_What you have to do_
In your copy, include every line of the listing below exactly but none of the pictures.
[Opening Data section section]
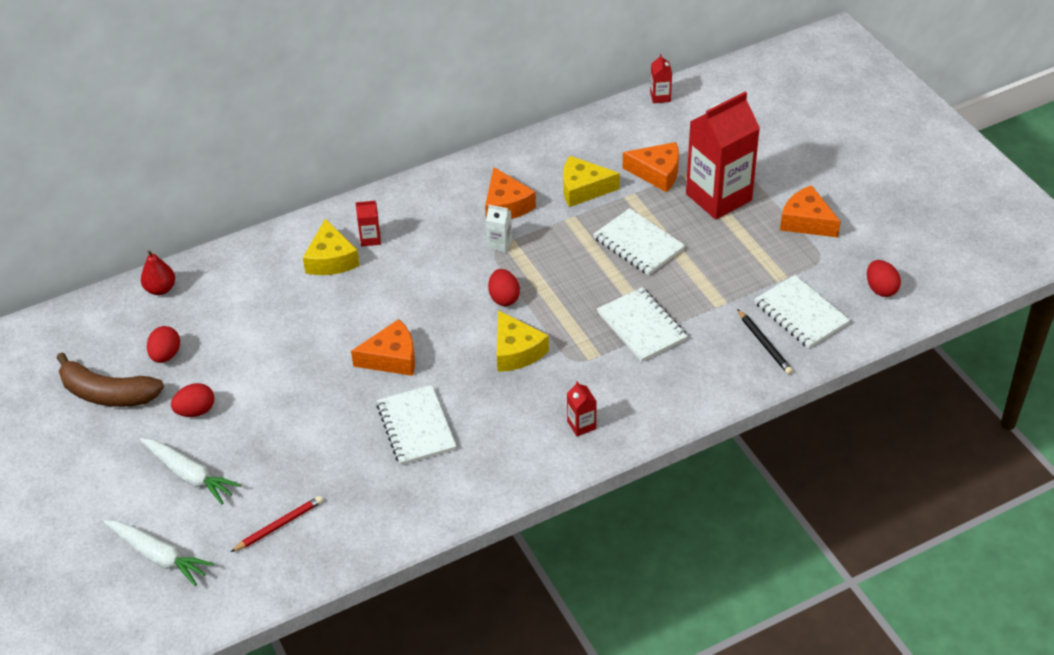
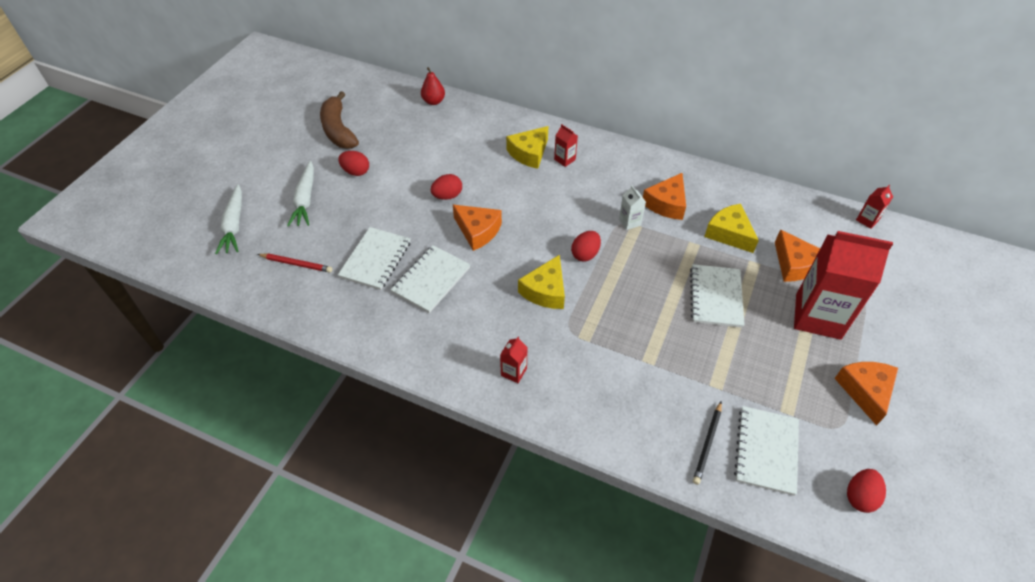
camera: 50 degrees right, 5 degrees up
(166, 355) = (387, 134): red egg -> red egg (447, 196)
(642, 326) = (641, 349): white notebook -> white notebook (376, 260)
[Closing Data section section]
_Response area_
camera: 50 degrees right, 5 degrees up
(166, 355) = (387, 134): red egg -> red egg (447, 196)
(642, 326) = (641, 349): white notebook -> white notebook (376, 260)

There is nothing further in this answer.